Pictures aside, return every line below exactly as written.

· · · ·

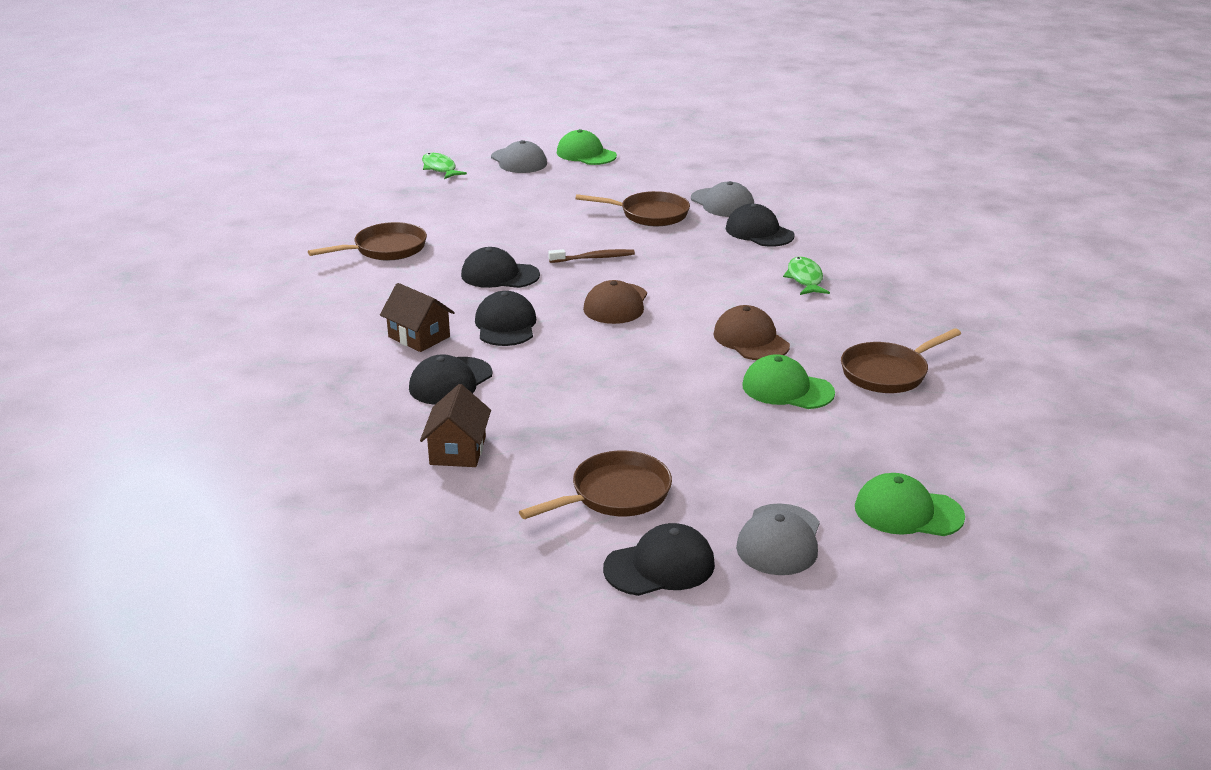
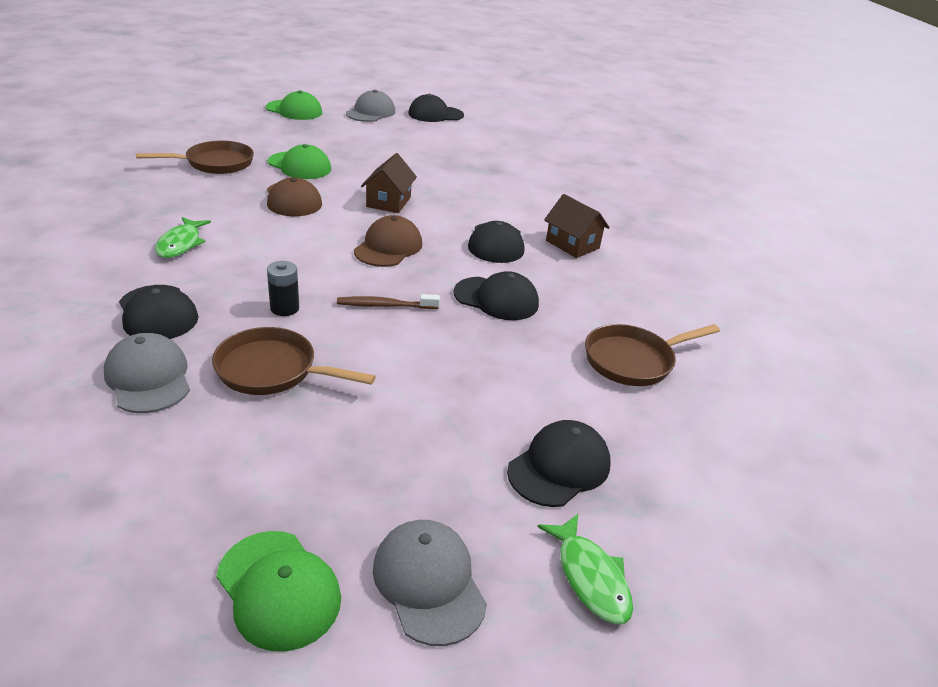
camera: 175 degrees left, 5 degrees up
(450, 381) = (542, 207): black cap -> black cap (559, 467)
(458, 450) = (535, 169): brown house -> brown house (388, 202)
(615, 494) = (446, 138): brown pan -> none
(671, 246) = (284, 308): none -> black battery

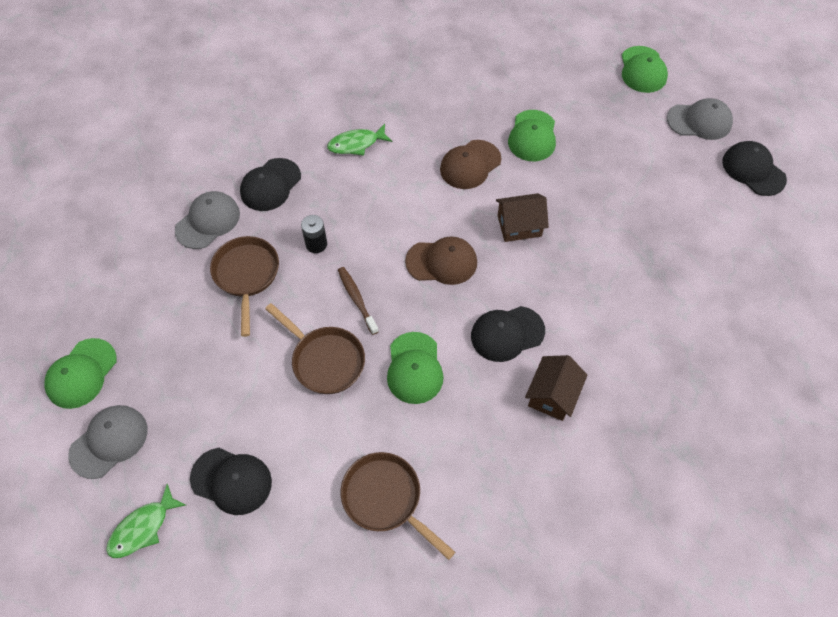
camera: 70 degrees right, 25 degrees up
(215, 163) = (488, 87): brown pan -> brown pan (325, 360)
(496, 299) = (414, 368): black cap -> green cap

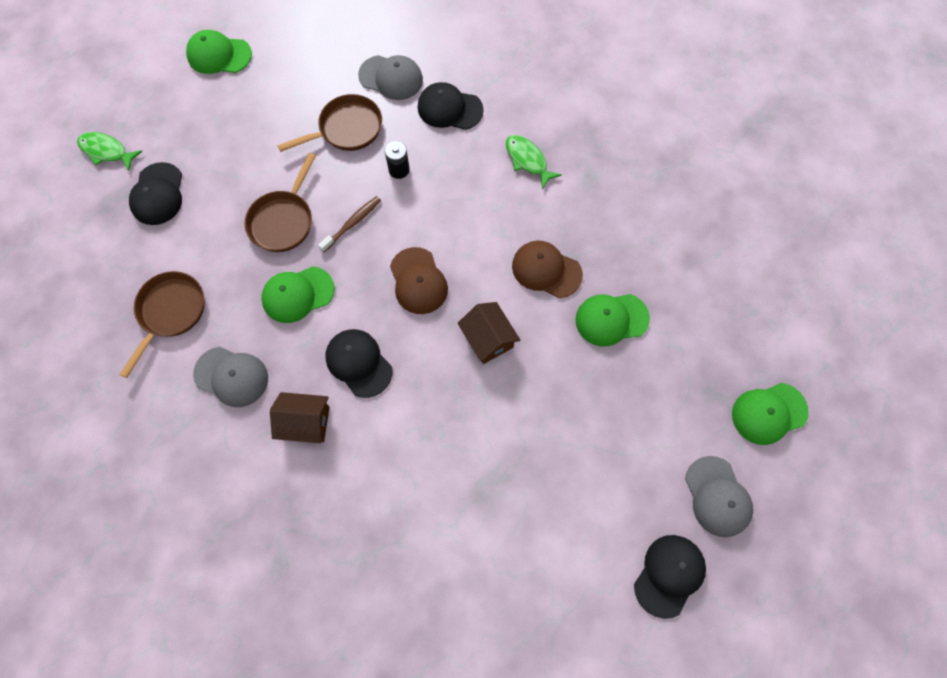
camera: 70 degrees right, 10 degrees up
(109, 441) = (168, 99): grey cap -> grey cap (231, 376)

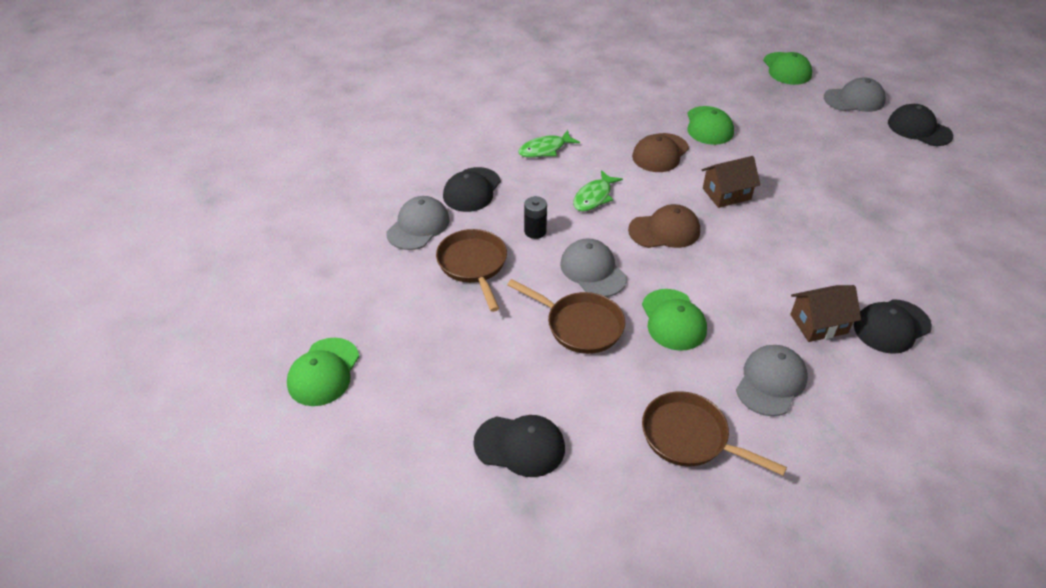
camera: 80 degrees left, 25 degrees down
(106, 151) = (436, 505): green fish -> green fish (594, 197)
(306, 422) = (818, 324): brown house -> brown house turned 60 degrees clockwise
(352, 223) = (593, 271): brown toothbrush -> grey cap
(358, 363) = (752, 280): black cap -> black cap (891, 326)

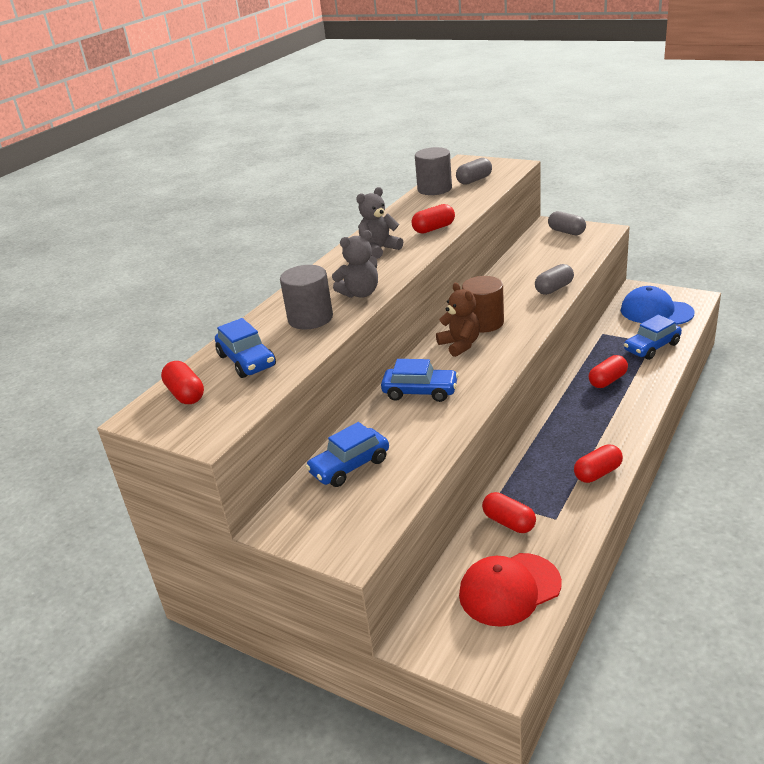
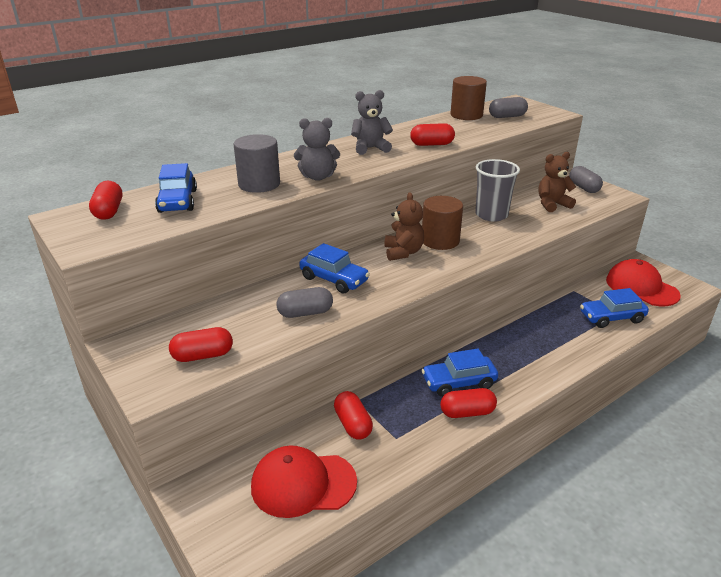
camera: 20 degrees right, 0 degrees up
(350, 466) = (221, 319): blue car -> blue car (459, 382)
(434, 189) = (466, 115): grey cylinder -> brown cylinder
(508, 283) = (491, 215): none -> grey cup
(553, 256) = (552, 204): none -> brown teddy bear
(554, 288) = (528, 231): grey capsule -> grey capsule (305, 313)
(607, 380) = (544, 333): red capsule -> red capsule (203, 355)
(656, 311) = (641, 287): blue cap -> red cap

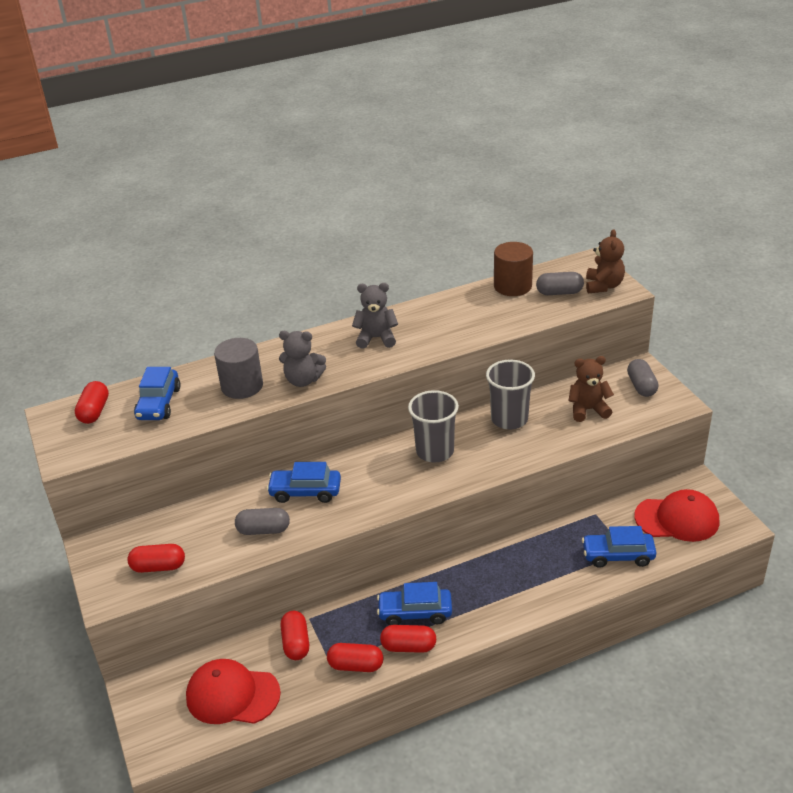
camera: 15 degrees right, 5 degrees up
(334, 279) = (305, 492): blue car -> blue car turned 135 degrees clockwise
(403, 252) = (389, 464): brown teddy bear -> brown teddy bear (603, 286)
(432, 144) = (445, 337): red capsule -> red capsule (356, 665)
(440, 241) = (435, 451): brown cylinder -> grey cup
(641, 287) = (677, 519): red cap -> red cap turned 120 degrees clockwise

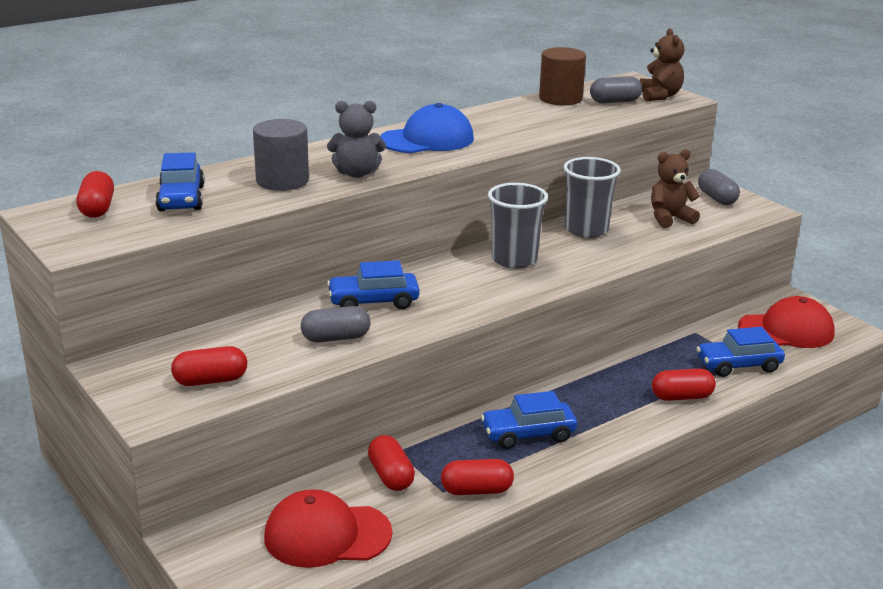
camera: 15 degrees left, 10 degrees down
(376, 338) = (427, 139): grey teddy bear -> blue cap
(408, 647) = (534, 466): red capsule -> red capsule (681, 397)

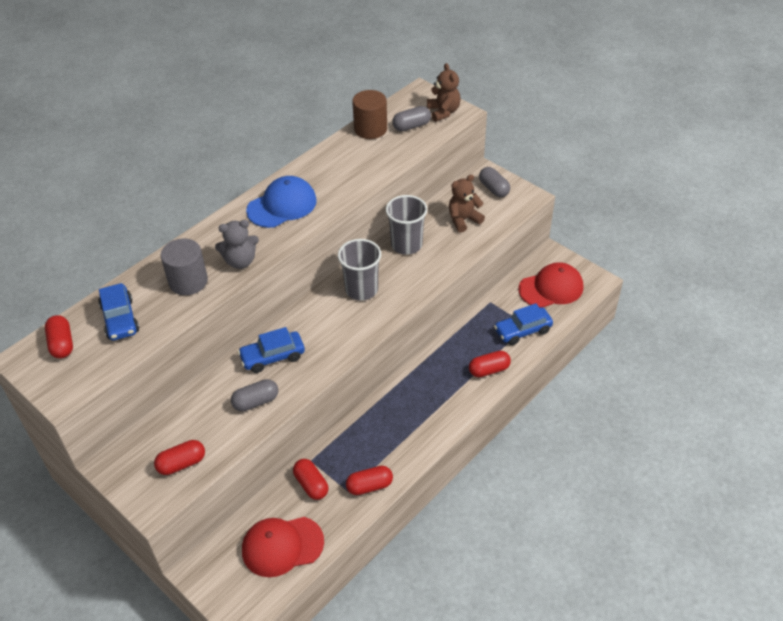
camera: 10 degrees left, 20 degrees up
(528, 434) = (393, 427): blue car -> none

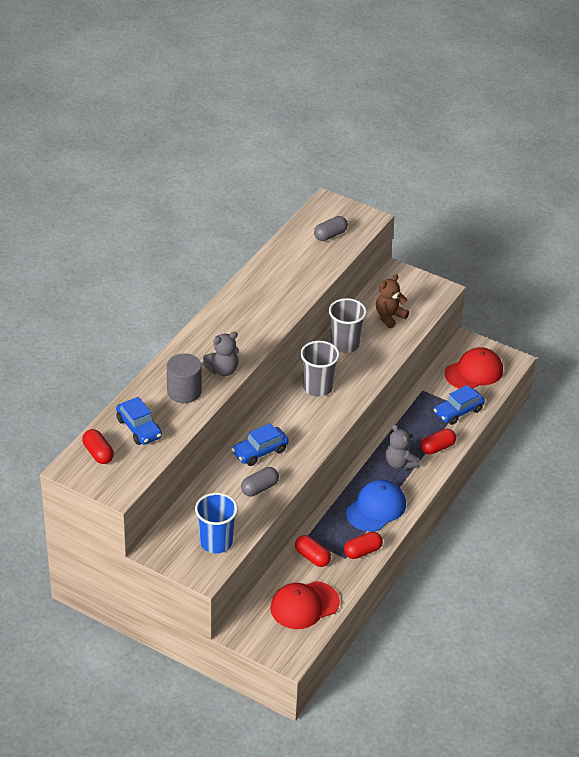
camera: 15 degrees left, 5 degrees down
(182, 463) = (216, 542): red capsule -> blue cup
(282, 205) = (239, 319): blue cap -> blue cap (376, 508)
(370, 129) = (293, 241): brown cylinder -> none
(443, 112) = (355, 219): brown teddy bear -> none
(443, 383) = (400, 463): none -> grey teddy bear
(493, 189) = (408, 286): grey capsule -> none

· · · ·

Task output
camera: 175 degrees left, 5 degrees up
(450, 381) = (542, 207): black cap -> black cap (559, 467)
(458, 450) = (535, 169): brown house -> brown house (388, 202)
(615, 494) = (446, 138): brown pan -> none
(671, 246) = (284, 308): none -> black battery

camera: 70 degrees right, 25 degrees up
(215, 163) = (488, 87): brown pan -> brown pan (325, 360)
(496, 299) = (414, 368): black cap -> green cap

camera: 70 degrees right, 10 degrees up
(109, 441) = (168, 99): grey cap -> grey cap (231, 376)

camera: 80 degrees left, 25 degrees down
(106, 151) = (436, 505): green fish -> green fish (594, 197)
(306, 422) = (818, 324): brown house -> brown house turned 60 degrees clockwise
(352, 223) = (593, 271): brown toothbrush -> grey cap
(358, 363) = (752, 280): black cap -> black cap (891, 326)

camera: 20 degrees right, 0 degrees up
(350, 466) = (221, 319): blue car -> blue car (459, 382)
(434, 189) = (466, 115): grey cylinder -> brown cylinder
(508, 283) = (491, 215): none -> grey cup
(553, 256) = (552, 204): none -> brown teddy bear
(554, 288) = (528, 231): grey capsule -> grey capsule (305, 313)
(607, 380) = (544, 333): red capsule -> red capsule (203, 355)
(656, 311) = (641, 287): blue cap -> red cap

camera: 15 degrees right, 5 degrees up
(334, 279) = (305, 492): blue car -> blue car turned 135 degrees clockwise
(403, 252) = (389, 464): brown teddy bear -> brown teddy bear (603, 286)
(432, 144) = (445, 337): red capsule -> red capsule (356, 665)
(440, 241) = (435, 451): brown cylinder -> grey cup
(641, 287) = (677, 519): red cap -> red cap turned 120 degrees clockwise

camera: 15 degrees left, 10 degrees down
(376, 338) = (427, 139): grey teddy bear -> blue cap
(408, 647) = (534, 466): red capsule -> red capsule (681, 397)

camera: 10 degrees left, 20 degrees up
(528, 434) = (393, 427): blue car -> none

camera: 15 degrees left, 5 degrees down
(182, 463) = (216, 542): red capsule -> blue cup
(282, 205) = (239, 319): blue cap -> blue cap (376, 508)
(370, 129) = (293, 241): brown cylinder -> none
(443, 112) = (355, 219): brown teddy bear -> none
(443, 383) = (400, 463): none -> grey teddy bear
(493, 189) = (408, 286): grey capsule -> none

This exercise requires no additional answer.